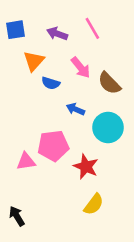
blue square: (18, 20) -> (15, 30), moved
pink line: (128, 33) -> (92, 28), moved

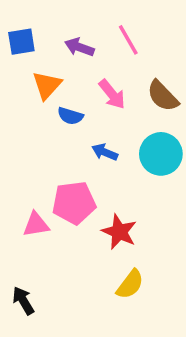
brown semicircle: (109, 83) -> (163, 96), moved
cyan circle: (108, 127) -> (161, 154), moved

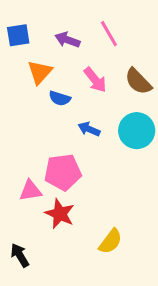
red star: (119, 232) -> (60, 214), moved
──────
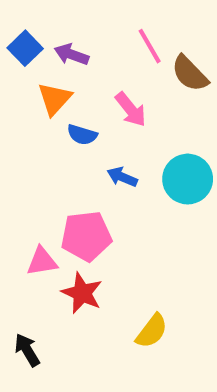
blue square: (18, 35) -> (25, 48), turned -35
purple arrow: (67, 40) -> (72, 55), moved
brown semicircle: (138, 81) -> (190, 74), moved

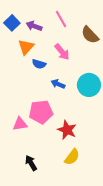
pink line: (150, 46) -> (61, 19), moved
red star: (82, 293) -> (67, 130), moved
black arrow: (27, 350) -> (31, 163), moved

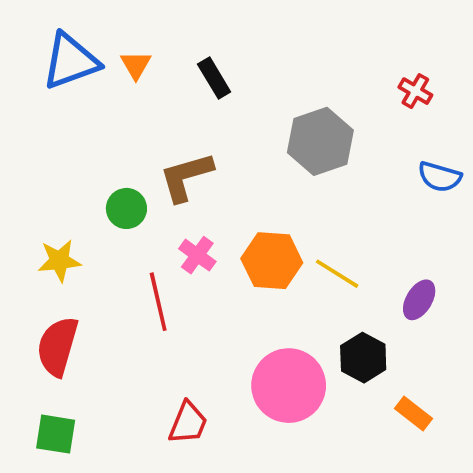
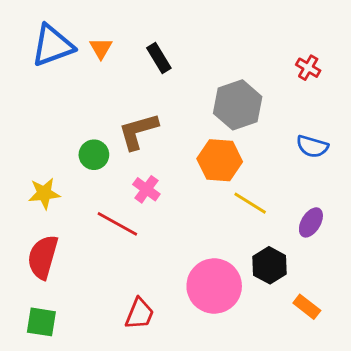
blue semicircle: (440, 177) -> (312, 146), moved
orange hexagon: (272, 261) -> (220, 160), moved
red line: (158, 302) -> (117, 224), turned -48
──────
## Try it
Starting at the line above that contains "orange hexagon: (272, 261)", repeat each line exactly up to and including the line that contains "red line: (158, 302)", and stop there.

## Answer below
orange hexagon: (272, 261) -> (220, 160), moved
red line: (158, 302) -> (117, 224), turned -48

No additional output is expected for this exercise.